_Data in this exercise_
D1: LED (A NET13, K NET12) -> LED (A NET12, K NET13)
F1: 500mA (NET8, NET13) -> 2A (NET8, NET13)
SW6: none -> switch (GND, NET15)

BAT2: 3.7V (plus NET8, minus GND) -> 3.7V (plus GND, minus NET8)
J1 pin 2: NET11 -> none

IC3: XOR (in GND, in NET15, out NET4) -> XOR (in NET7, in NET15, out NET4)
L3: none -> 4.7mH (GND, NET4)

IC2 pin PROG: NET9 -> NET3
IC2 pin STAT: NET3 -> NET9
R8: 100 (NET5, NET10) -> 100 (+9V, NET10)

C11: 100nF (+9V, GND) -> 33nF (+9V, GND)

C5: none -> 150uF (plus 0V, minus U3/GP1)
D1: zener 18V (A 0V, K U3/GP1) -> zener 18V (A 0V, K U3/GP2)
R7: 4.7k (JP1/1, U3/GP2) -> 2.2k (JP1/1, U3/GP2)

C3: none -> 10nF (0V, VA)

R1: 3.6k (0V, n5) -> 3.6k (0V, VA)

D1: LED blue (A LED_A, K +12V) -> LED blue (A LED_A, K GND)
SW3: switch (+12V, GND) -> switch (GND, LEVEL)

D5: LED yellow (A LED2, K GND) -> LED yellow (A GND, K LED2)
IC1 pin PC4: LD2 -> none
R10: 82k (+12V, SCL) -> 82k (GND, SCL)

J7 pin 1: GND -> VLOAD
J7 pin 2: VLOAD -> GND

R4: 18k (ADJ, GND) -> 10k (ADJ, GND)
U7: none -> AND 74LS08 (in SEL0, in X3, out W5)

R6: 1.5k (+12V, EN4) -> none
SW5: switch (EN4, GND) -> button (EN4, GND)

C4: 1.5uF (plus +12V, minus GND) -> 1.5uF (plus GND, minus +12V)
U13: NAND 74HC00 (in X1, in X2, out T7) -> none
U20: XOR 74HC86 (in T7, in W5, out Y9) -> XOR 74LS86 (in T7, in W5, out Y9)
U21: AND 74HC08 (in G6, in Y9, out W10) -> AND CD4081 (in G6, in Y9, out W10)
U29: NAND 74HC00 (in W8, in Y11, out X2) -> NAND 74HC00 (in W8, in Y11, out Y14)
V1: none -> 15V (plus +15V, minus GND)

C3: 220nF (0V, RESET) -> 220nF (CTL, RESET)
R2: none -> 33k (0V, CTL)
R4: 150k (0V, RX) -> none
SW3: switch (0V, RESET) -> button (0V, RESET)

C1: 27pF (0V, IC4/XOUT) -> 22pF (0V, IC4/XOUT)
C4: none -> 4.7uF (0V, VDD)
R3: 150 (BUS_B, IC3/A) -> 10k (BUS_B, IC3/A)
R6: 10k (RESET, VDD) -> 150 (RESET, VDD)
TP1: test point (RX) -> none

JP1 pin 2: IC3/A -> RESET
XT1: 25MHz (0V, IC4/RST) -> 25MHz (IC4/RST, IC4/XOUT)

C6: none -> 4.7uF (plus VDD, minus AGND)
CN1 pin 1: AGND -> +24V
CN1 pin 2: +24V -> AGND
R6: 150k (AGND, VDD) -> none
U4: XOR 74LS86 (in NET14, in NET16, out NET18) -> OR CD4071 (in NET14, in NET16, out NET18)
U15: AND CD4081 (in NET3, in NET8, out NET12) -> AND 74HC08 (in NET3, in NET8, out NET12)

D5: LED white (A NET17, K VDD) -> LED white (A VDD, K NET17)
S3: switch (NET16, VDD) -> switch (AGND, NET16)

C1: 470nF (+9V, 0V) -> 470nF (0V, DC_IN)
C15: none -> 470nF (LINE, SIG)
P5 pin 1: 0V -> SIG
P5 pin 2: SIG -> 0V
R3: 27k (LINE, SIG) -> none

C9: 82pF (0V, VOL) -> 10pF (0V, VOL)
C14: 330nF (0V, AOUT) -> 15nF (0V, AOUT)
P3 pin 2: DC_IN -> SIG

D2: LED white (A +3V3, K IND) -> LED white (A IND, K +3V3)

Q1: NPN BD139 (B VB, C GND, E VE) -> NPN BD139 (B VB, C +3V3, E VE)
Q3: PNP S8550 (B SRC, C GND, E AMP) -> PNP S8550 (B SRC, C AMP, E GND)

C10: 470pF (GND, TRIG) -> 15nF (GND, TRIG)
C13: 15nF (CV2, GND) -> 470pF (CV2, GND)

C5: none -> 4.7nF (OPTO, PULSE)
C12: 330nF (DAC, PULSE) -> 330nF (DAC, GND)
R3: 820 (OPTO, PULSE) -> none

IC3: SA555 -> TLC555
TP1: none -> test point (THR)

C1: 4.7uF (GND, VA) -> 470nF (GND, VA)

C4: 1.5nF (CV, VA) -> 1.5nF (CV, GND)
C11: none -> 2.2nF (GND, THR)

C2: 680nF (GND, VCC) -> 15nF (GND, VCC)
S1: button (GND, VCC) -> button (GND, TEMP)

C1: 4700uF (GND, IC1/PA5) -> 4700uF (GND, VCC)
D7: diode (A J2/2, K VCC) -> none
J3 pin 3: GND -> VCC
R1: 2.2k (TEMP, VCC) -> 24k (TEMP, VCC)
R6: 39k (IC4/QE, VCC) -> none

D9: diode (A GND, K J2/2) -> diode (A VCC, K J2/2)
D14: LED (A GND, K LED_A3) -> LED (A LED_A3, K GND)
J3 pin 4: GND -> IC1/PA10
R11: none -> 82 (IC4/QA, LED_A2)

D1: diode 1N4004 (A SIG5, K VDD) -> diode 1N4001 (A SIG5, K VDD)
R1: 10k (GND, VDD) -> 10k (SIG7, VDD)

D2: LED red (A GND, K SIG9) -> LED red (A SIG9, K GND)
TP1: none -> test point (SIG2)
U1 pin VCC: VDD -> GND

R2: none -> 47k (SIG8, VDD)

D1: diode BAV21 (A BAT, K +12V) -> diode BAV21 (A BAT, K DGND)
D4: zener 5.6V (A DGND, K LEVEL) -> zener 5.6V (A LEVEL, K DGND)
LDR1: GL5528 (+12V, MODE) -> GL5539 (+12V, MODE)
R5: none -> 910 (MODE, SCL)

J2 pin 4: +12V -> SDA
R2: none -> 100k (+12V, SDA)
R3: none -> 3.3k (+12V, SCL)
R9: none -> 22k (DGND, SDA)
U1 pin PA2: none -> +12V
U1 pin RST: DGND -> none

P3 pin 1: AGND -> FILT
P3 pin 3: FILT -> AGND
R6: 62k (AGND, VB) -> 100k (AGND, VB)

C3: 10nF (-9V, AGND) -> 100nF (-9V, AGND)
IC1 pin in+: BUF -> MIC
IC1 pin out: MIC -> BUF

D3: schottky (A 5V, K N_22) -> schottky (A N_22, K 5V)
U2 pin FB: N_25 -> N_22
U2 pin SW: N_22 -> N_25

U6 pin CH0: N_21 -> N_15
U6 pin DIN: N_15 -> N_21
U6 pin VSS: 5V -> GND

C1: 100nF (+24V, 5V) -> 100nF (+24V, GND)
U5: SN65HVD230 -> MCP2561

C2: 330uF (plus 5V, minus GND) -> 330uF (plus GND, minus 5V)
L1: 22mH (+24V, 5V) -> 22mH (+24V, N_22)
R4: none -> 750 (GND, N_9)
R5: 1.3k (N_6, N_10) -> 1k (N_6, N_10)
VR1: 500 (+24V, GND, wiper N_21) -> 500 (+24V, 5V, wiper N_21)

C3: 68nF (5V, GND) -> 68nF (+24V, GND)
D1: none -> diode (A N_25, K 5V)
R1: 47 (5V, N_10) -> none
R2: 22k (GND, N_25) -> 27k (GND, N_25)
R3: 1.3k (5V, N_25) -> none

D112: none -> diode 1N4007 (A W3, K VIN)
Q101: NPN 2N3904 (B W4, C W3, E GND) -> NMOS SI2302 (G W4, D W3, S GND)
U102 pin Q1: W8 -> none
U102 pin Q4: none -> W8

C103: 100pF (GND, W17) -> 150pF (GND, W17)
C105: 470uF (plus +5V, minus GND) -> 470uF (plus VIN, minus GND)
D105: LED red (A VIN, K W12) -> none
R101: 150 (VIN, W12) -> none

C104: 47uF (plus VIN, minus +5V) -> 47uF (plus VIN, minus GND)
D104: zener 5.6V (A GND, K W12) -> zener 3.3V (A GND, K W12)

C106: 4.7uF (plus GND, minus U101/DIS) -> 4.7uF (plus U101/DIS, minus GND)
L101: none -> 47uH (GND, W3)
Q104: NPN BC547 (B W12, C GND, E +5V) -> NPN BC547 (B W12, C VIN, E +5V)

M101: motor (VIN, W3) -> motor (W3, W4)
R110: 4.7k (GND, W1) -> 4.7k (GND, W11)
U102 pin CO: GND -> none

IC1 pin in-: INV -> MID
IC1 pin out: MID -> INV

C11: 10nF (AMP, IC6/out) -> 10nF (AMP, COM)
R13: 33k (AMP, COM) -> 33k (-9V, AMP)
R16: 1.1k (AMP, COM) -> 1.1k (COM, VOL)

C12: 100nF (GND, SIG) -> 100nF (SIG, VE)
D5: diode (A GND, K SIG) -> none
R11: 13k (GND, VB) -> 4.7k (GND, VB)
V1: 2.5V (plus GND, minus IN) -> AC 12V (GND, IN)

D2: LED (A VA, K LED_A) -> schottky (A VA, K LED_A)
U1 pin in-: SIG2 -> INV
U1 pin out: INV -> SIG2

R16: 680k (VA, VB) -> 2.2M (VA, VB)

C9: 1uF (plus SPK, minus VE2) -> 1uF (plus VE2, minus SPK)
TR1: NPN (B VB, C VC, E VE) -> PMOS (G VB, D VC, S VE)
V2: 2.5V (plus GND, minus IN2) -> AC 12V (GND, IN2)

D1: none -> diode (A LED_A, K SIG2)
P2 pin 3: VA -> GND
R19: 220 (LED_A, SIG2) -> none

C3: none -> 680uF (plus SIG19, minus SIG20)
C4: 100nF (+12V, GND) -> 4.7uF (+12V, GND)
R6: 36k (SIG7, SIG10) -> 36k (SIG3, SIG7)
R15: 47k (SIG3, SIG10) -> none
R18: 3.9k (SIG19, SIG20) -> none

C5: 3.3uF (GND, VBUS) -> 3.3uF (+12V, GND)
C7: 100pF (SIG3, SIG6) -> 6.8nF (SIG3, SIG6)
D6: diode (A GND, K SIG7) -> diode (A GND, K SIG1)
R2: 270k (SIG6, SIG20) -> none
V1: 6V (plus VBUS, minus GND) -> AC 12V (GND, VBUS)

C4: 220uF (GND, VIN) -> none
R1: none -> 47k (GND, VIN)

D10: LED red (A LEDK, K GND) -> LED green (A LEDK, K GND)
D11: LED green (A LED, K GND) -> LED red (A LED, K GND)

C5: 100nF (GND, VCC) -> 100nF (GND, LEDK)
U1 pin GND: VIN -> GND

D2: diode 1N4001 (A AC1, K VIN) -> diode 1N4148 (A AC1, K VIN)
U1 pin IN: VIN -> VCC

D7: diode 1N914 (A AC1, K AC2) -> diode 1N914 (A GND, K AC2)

_Task requirements_
In the material above, each line with the word "AGND" should be copied.

_Answer space_
C6: none -> 4.7uF (plus VDD, minus AGND)
CN1 pin 1: AGND -> +24V
CN1 pin 2: +24V -> AGND
R6: 150k (AGND, VDD) -> none
S3: switch (NET16, VDD) -> switch (AGND, NET16)
P3 pin 1: AGND -> FILT
P3 pin 3: FILT -> AGND
R6: 62k (AGND, VB) -> 100k (AGND, VB)
C3: 10nF (-9V, AGND) -> 100nF (-9V, AGND)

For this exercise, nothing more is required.